Copy every line of the records that includes the word "cyan".

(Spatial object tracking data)

*** Block opens ***

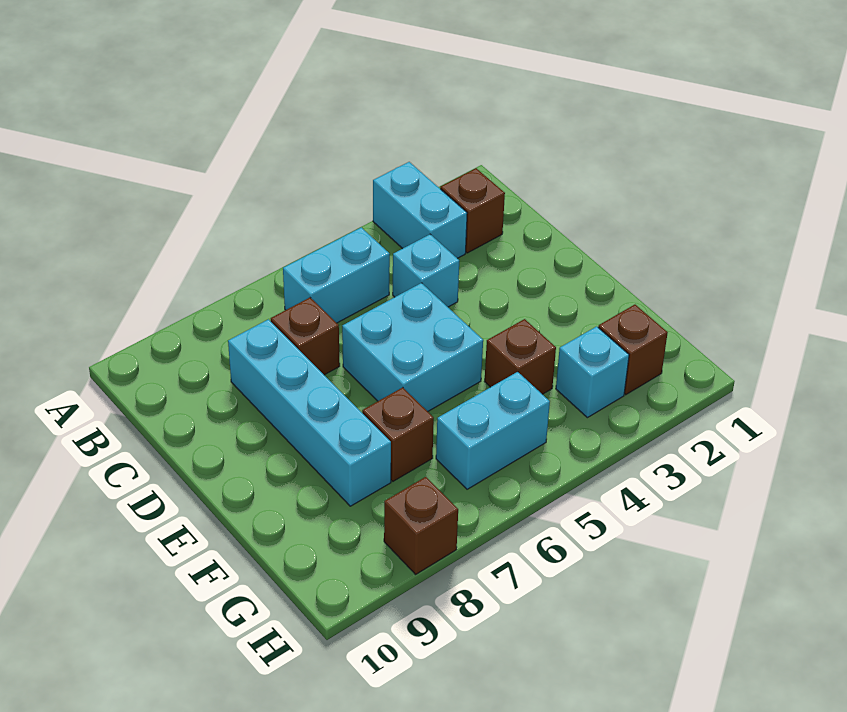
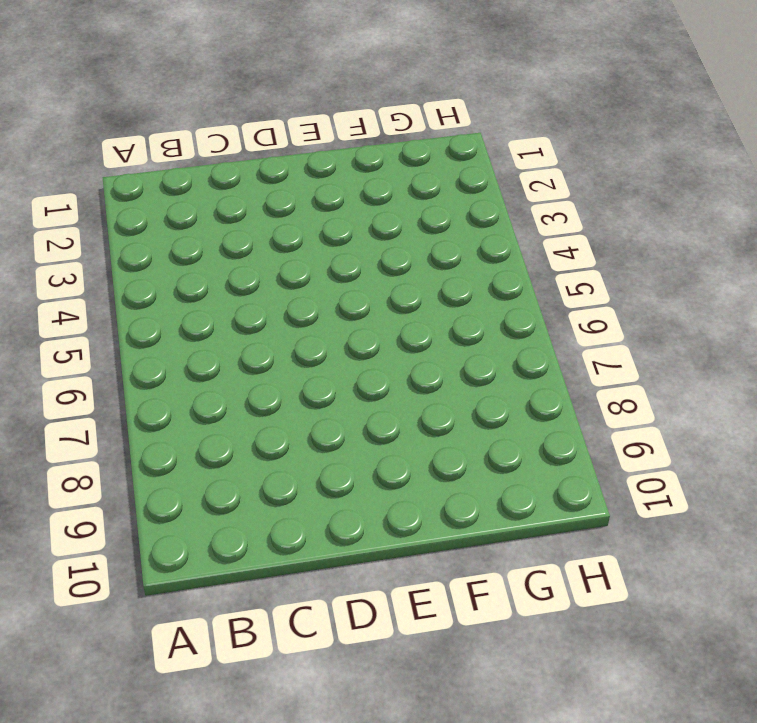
none -> cyan brick A3:B3 level 1
none -> brown brick B2 level 1
none -> cyan brick B5:B6 level 1

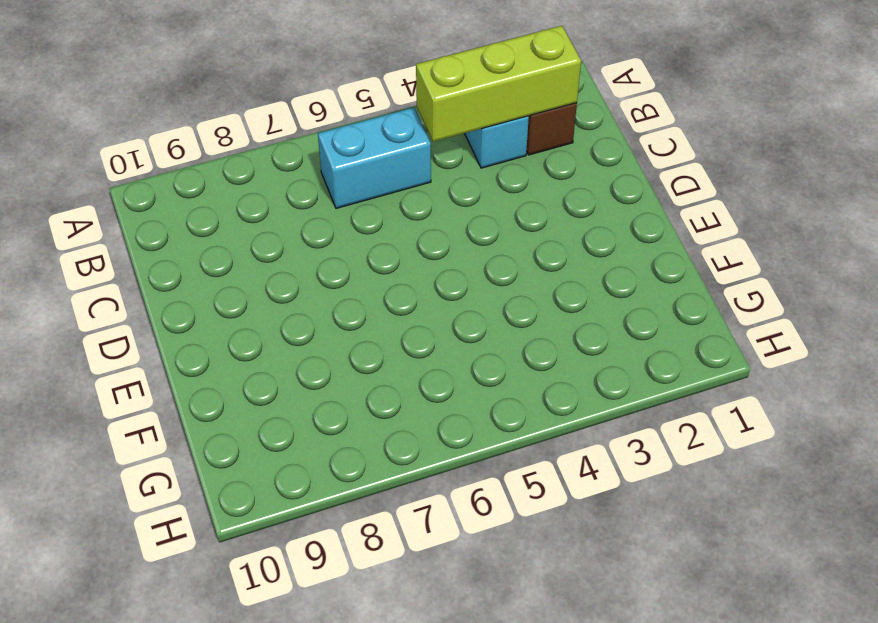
lime brick B2:B4 level 2 -> none
none -> cyan brick C4 level 1
none -> brown brick C7 level 1
none -> cyan brick C8:F8 level 1

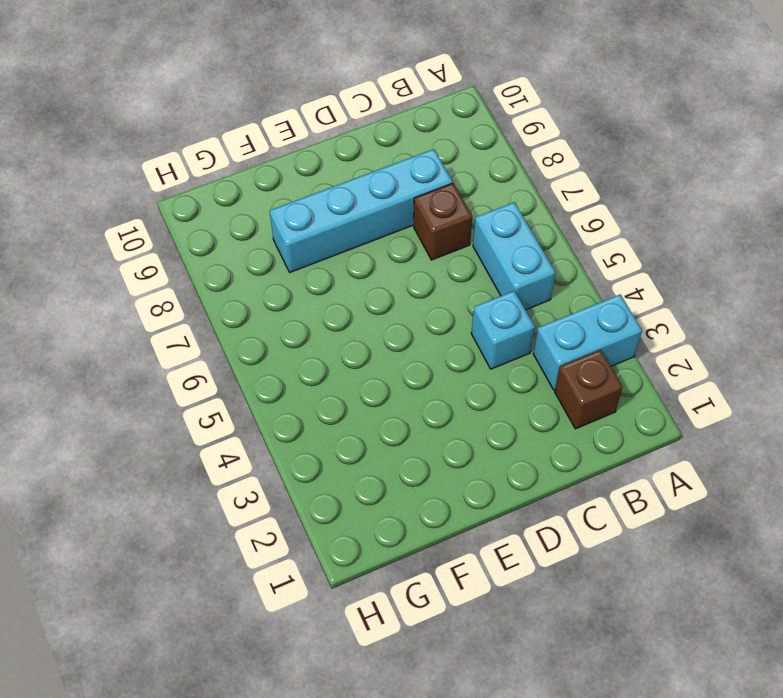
none -> cyan brick D5:E6 level 1
none -> brown brick F4 level 1
none -> brown brick F7 level 1

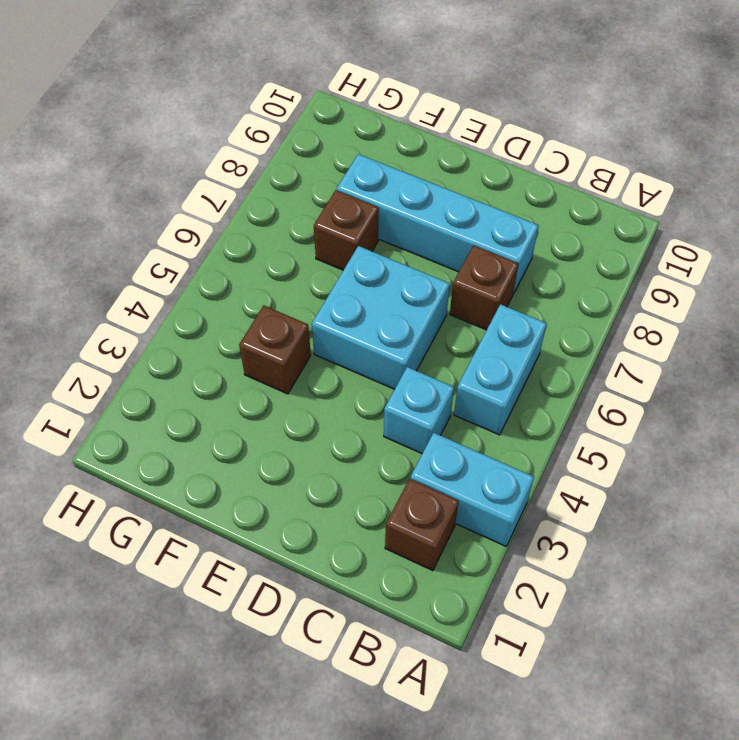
none -> brown brick G2 level 1
none -> cyan brick G3 level 1
none -> cyan brick G5:G6 level 1

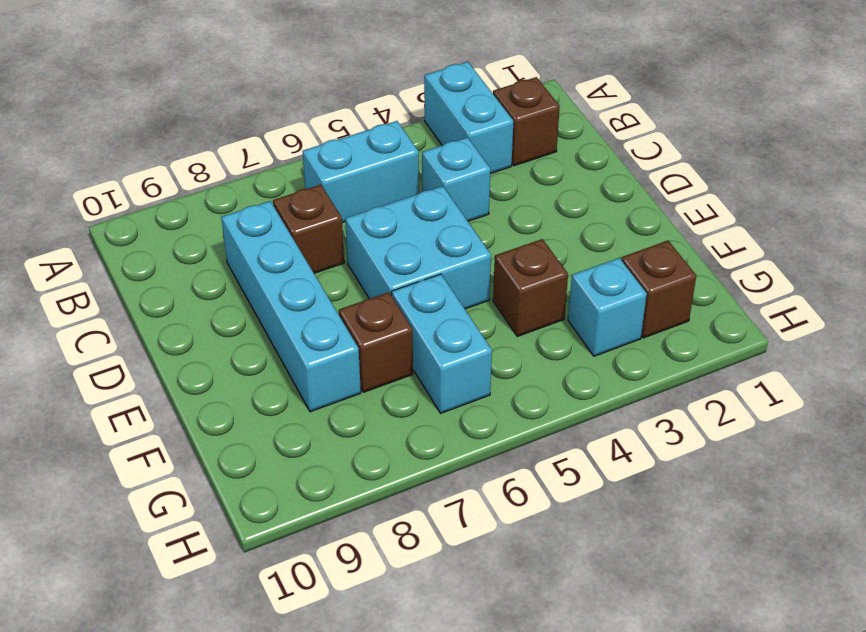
cyan brick F6:G6 level 1 -> cyan brick G5:G6 level 1
none -> brown brick H8 level 1

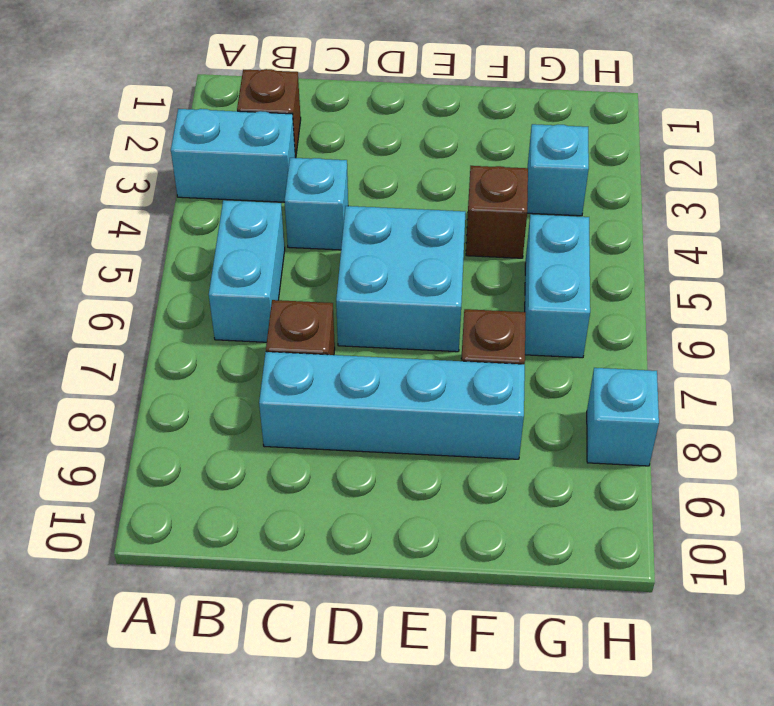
cyan brick H8 level 1 -> brown brick H8 level 1
none -> brown brick G2 level 1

*** Block closes ***

= WRITTEN SOLUTION =
none -> cyan brick A3:B3 level 1
none -> cyan brick B5:B6 level 1
none -> cyan brick C4 level 1
none -> cyan brick C8:F8 level 1
none -> cyan brick D5:E6 level 1
none -> cyan brick G3 level 1
none -> cyan brick G5:G6 level 1
cyan brick F6:G6 level 1 -> cyan brick G5:G6 level 1
cyan brick H8 level 1 -> brown brick H8 level 1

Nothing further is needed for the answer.